[Start of Attachment]
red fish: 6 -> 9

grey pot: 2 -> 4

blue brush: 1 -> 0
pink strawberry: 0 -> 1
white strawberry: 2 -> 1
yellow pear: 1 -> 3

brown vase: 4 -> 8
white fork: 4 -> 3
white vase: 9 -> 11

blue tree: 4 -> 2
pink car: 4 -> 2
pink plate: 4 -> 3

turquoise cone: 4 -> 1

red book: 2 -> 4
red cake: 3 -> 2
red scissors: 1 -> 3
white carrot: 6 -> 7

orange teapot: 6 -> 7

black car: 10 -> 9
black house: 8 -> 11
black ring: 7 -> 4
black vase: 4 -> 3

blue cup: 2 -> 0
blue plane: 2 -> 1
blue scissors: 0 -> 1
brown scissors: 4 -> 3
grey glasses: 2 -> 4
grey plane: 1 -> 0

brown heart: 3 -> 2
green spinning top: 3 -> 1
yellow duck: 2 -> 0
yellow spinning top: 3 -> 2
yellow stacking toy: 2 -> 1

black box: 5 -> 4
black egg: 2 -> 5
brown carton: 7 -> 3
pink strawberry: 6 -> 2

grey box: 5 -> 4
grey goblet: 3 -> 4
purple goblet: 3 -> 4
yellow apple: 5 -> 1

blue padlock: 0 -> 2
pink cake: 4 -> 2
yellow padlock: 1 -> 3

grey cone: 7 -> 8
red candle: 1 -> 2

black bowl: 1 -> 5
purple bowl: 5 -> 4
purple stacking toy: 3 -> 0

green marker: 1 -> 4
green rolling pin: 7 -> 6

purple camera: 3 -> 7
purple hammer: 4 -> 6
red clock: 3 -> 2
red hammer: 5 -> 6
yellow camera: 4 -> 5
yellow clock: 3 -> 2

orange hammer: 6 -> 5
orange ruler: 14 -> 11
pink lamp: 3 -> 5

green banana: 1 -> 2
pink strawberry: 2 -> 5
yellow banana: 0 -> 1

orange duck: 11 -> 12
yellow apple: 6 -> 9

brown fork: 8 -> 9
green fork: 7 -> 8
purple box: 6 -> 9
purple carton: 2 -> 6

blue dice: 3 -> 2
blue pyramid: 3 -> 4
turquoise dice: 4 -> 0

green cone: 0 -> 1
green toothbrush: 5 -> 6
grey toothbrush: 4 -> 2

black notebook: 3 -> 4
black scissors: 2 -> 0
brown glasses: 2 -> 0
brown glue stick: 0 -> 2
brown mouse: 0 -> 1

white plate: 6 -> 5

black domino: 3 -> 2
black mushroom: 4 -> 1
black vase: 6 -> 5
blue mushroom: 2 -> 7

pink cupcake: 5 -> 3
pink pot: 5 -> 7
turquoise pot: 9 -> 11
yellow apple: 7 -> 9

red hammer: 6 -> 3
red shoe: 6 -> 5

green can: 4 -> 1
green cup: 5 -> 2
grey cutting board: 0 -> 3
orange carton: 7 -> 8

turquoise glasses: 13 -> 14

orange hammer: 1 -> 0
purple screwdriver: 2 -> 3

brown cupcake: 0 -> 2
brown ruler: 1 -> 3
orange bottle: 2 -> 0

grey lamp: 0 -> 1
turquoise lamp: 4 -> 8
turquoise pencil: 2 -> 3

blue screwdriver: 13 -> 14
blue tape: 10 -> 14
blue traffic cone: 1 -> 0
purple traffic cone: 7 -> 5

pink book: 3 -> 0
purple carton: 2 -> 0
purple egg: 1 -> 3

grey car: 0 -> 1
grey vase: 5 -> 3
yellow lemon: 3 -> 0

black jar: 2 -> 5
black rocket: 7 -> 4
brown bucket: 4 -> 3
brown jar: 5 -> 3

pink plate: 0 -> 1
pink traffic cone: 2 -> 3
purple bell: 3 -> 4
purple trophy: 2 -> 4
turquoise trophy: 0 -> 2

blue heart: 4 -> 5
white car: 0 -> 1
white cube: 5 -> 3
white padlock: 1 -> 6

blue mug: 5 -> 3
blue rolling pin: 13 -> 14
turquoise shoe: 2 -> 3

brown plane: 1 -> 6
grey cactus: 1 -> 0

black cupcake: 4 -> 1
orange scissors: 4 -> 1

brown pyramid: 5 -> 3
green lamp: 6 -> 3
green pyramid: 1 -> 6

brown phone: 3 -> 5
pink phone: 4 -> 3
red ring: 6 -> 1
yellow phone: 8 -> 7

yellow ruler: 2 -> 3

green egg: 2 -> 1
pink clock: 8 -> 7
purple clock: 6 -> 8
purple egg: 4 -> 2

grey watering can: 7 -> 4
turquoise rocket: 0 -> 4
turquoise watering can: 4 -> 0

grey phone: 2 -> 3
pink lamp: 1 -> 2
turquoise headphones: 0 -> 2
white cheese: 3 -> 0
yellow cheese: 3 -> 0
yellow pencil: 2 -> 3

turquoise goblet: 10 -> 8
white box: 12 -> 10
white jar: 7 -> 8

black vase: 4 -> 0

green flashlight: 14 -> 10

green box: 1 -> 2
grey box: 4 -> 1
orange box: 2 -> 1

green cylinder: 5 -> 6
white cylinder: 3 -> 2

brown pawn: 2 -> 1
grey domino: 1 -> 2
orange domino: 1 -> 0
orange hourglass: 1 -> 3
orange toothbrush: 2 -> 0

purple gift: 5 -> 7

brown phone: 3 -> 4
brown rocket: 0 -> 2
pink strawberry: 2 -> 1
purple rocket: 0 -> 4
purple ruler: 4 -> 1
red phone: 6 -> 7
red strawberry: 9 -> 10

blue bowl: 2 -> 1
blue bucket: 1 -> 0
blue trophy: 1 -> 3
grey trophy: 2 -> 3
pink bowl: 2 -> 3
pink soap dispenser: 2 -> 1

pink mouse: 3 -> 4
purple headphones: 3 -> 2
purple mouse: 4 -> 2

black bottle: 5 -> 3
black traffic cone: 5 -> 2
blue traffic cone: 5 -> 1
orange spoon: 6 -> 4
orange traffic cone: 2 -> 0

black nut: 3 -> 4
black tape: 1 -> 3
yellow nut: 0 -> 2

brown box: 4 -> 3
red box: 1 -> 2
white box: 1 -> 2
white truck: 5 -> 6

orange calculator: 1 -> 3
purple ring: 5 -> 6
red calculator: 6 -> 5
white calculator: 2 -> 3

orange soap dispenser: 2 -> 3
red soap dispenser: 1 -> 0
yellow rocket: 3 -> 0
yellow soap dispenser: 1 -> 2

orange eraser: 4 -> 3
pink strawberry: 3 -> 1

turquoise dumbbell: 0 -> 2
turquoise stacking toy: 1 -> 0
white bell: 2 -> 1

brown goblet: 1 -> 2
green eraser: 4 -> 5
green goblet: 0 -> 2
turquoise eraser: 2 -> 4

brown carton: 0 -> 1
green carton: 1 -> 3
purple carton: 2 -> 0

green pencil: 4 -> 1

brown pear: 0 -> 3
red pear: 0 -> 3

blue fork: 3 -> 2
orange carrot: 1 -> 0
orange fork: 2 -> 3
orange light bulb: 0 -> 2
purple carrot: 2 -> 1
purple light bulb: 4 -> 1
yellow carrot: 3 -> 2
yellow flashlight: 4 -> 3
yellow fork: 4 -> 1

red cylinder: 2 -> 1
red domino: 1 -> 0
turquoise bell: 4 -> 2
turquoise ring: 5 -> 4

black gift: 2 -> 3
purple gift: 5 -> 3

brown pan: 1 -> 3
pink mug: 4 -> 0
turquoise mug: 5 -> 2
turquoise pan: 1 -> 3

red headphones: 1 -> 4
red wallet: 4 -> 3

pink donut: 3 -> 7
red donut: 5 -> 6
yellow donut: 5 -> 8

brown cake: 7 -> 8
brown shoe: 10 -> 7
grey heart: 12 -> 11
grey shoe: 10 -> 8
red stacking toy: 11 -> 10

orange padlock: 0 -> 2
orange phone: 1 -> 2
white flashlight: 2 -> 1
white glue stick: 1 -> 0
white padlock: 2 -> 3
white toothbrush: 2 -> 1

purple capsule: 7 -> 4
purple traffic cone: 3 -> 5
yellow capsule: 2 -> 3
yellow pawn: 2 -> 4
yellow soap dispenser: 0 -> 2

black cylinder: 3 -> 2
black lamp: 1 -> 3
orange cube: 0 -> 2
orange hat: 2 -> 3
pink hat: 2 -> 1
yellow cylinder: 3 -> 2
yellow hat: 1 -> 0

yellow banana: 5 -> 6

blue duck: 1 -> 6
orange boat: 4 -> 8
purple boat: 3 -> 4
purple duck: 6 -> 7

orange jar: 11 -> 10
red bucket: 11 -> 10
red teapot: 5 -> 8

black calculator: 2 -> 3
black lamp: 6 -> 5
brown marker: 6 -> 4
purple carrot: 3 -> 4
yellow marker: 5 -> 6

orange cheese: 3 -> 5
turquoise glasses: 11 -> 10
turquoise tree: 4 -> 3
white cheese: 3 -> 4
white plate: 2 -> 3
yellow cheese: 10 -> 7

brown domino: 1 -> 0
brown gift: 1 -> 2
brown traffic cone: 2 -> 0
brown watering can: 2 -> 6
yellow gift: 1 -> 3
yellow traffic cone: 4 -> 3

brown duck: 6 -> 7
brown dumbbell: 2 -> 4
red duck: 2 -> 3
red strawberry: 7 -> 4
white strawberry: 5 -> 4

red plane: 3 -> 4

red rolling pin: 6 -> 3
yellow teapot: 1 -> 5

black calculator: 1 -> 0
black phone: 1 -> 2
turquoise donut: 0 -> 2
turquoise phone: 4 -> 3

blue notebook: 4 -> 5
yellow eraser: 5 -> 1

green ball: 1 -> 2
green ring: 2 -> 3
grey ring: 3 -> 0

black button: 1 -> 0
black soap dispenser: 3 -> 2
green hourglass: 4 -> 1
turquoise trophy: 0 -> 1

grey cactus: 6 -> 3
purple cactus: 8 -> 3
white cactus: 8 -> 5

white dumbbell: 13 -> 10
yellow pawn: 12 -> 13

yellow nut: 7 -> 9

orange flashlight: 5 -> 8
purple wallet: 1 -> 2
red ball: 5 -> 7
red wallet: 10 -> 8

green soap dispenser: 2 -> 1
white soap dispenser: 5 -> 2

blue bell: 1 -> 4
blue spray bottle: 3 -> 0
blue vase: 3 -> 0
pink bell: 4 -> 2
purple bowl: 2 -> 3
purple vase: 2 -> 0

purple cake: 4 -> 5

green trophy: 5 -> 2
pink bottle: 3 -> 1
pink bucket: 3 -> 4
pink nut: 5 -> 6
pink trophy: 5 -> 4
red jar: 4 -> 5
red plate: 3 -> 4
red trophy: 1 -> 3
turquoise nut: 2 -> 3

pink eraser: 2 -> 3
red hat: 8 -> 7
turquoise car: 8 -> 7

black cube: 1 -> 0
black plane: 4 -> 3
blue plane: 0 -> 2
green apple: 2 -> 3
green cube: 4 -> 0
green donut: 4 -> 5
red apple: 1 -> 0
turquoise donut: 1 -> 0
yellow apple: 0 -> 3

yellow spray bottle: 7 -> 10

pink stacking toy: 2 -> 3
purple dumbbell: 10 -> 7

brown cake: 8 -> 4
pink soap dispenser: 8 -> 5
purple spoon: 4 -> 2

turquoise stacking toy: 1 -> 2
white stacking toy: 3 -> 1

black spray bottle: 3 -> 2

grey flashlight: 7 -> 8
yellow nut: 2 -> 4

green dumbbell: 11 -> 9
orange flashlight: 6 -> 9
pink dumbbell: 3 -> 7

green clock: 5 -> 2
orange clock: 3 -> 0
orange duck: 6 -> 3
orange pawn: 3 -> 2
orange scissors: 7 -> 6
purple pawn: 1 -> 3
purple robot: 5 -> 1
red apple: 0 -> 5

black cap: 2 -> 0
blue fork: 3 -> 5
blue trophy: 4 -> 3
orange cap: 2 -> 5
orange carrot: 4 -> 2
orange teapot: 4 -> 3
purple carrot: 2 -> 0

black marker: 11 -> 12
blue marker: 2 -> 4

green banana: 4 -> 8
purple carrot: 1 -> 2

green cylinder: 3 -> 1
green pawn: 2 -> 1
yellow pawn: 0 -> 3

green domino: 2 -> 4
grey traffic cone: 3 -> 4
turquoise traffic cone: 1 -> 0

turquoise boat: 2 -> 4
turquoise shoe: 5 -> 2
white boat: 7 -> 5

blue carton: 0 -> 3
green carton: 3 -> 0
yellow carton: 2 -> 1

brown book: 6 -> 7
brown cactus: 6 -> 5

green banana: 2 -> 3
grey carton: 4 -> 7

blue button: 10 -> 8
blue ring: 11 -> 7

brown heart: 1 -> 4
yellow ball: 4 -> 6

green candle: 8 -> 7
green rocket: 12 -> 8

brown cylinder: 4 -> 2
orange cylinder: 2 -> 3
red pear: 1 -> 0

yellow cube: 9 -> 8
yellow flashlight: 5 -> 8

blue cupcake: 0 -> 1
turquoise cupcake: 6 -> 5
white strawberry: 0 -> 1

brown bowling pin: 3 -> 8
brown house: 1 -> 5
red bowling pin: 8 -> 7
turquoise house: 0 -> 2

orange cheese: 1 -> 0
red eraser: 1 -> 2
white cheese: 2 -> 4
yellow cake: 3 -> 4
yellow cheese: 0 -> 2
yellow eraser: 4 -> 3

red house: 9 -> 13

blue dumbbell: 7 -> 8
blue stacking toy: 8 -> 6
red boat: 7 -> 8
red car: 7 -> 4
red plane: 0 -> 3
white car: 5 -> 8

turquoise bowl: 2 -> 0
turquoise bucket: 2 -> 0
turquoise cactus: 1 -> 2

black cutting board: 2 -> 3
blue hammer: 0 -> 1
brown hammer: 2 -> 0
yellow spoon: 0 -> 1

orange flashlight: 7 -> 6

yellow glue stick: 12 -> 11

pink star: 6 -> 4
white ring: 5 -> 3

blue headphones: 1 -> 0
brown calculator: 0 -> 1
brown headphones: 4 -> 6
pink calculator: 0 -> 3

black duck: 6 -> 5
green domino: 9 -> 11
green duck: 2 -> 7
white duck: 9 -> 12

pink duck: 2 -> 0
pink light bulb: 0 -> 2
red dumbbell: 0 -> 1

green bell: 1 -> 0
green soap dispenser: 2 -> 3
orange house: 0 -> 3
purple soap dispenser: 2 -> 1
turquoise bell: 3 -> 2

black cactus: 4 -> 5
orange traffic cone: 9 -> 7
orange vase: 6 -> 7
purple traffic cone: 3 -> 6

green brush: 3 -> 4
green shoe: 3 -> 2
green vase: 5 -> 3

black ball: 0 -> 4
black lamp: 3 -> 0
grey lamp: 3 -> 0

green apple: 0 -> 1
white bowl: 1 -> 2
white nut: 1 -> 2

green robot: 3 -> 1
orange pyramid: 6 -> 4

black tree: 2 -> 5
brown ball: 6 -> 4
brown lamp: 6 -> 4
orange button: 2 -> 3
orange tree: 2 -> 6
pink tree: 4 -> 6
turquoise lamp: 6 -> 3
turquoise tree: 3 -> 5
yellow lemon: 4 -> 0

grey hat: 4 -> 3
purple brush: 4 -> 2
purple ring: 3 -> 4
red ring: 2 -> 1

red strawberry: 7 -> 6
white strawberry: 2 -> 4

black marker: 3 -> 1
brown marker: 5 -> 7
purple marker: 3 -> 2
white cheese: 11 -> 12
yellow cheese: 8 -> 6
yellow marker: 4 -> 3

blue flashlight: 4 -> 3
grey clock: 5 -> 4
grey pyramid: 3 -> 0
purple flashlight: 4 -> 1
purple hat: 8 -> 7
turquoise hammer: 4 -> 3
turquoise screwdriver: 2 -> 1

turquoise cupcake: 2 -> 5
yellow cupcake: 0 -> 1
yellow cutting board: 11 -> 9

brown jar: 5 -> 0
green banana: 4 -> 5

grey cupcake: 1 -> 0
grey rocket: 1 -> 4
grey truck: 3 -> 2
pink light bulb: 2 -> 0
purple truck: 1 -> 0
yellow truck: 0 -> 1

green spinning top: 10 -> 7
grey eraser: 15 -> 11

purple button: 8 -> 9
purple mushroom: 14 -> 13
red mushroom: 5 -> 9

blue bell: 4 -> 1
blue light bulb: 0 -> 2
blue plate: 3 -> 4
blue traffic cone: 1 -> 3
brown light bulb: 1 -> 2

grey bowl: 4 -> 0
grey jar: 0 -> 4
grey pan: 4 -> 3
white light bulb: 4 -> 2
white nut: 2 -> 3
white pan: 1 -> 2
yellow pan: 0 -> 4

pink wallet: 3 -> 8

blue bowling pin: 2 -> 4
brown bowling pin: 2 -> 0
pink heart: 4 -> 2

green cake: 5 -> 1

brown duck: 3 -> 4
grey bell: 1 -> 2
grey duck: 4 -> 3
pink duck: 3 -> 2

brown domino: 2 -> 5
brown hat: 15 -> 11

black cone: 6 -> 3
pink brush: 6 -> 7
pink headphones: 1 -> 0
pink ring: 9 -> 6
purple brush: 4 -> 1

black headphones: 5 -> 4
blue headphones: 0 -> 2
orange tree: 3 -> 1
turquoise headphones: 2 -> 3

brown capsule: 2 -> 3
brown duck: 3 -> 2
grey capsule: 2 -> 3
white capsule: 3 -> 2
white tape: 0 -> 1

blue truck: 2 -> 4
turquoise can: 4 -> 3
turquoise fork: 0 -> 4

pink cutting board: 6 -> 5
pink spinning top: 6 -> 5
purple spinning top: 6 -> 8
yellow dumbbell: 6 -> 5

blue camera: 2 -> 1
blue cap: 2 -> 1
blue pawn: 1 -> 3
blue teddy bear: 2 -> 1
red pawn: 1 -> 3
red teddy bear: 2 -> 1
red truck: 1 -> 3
[End of Attachment]
The lines to extract from the data above begin with the line containing "white ring: 5 -> 3" and end with the line containing "orange tree: 2 -> 6". Extract them exactly, including both.

Exercise output:
white ring: 5 -> 3

blue headphones: 1 -> 0
brown calculator: 0 -> 1
brown headphones: 4 -> 6
pink calculator: 0 -> 3

black duck: 6 -> 5
green domino: 9 -> 11
green duck: 2 -> 7
white duck: 9 -> 12

pink duck: 2 -> 0
pink light bulb: 0 -> 2
red dumbbell: 0 -> 1

green bell: 1 -> 0
green soap dispenser: 2 -> 3
orange house: 0 -> 3
purple soap dispenser: 2 -> 1
turquoise bell: 3 -> 2

black cactus: 4 -> 5
orange traffic cone: 9 -> 7
orange vase: 6 -> 7
purple traffic cone: 3 -> 6

green brush: 3 -> 4
green shoe: 3 -> 2
green vase: 5 -> 3

black ball: 0 -> 4
black lamp: 3 -> 0
grey lamp: 3 -> 0

green apple: 0 -> 1
white bowl: 1 -> 2
white nut: 1 -> 2

green robot: 3 -> 1
orange pyramid: 6 -> 4

black tree: 2 -> 5
brown ball: 6 -> 4
brown lamp: 6 -> 4
orange button: 2 -> 3
orange tree: 2 -> 6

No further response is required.